Leave out the pictures and repeat the data exactly.
┌──
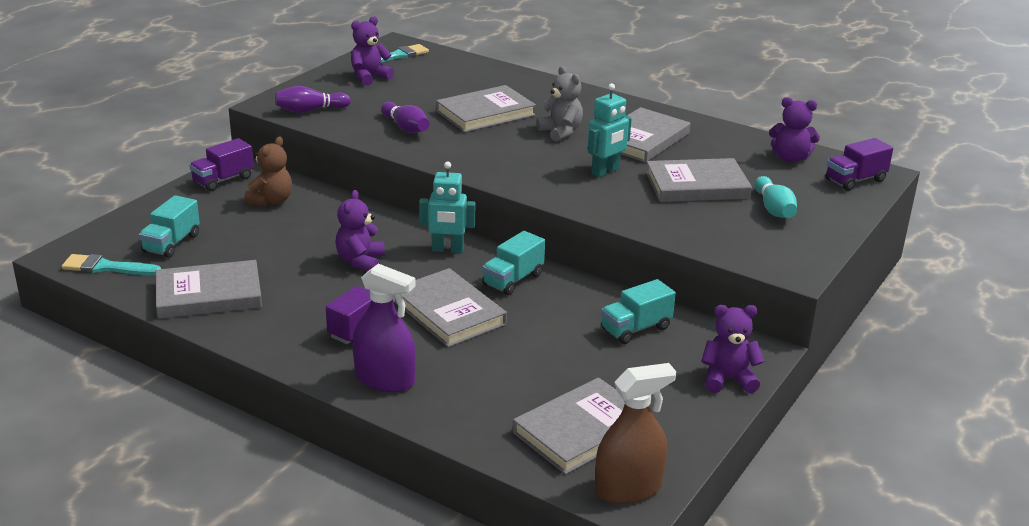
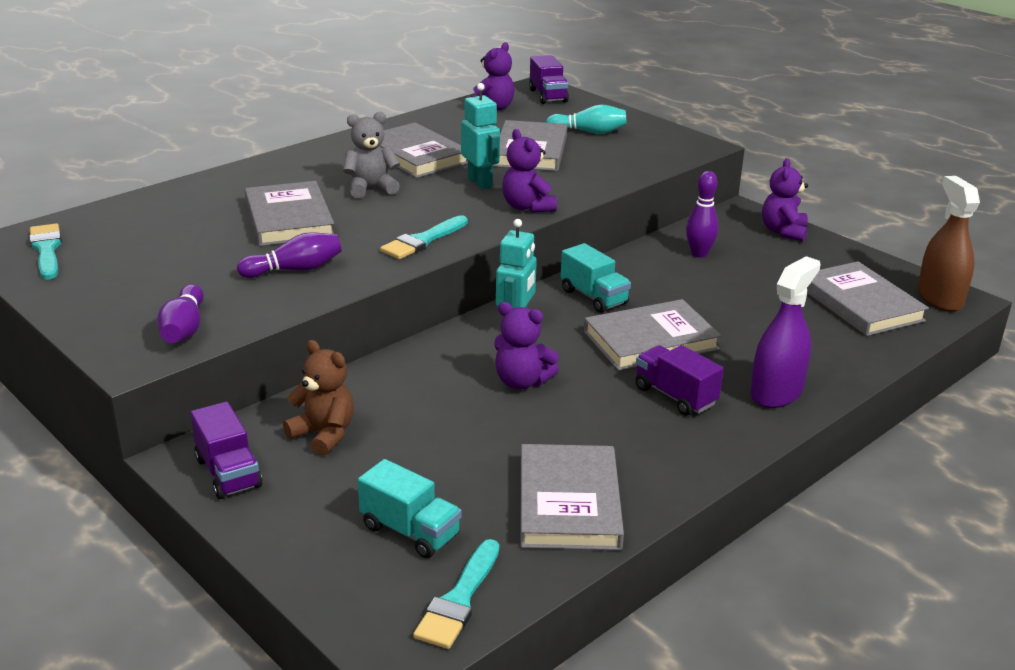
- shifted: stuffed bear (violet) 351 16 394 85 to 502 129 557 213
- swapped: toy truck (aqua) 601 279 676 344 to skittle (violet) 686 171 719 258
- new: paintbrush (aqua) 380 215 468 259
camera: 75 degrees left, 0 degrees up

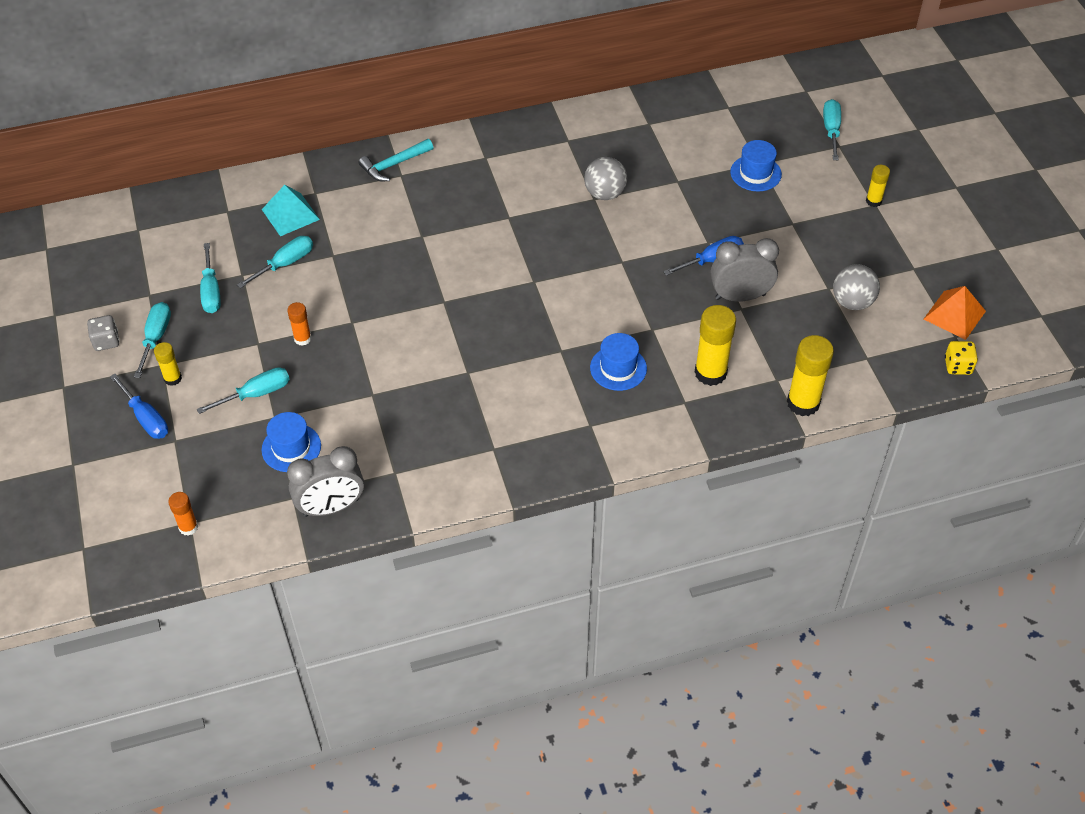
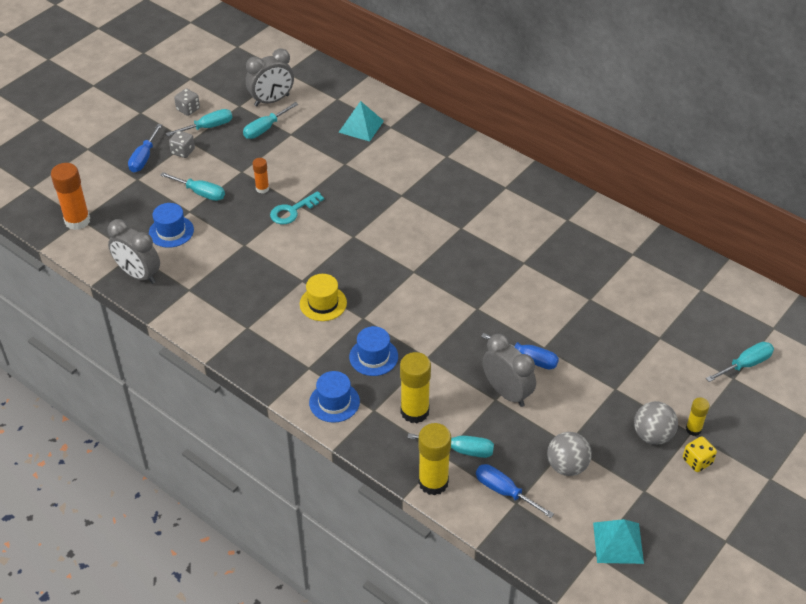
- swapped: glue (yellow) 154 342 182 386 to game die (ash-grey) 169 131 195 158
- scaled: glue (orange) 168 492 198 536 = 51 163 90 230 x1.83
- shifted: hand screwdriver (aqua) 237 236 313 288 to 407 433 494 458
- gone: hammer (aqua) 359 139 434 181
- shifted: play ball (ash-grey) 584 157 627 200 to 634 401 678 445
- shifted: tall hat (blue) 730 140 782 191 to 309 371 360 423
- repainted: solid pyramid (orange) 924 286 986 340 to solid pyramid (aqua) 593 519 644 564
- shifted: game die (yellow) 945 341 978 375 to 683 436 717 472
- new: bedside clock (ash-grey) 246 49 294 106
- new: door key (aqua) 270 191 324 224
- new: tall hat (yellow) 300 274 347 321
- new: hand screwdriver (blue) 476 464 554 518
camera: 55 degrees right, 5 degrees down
└──
▶ [Your solution]
- shifted: stuffed bear (violet) 351 16 394 85 to 502 129 557 213
- swapped: toy truck (aqua) 601 279 676 344 to skittle (violet) 686 171 719 258
- new: paintbrush (aqua) 380 215 468 259
camera: 75 degrees left, 0 degrees up

- swapped: glue (yellow) 154 342 182 386 to game die (ash-grey) 169 131 195 158
- scaled: glue (orange) 168 492 198 536 = 51 163 90 230 x1.83
- shifted: hand screwdriver (aqua) 237 236 313 288 to 407 433 494 458
- gone: hammer (aqua) 359 139 434 181
- shifted: play ball (ash-grey) 584 157 627 200 to 634 401 678 445
- shifted: tall hat (blue) 730 140 782 191 to 309 371 360 423
- repainted: solid pyramid (orange) 924 286 986 340 to solid pyramid (aqua) 593 519 644 564
- shifted: game die (yellow) 945 341 978 375 to 683 436 717 472
- new: bedside clock (ash-grey) 246 49 294 106
- new: door key (aqua) 270 191 324 224
- new: tall hat (yellow) 300 274 347 321
- new: hand screwdriver (blue) 476 464 554 518
camera: 55 degrees right, 5 degrees down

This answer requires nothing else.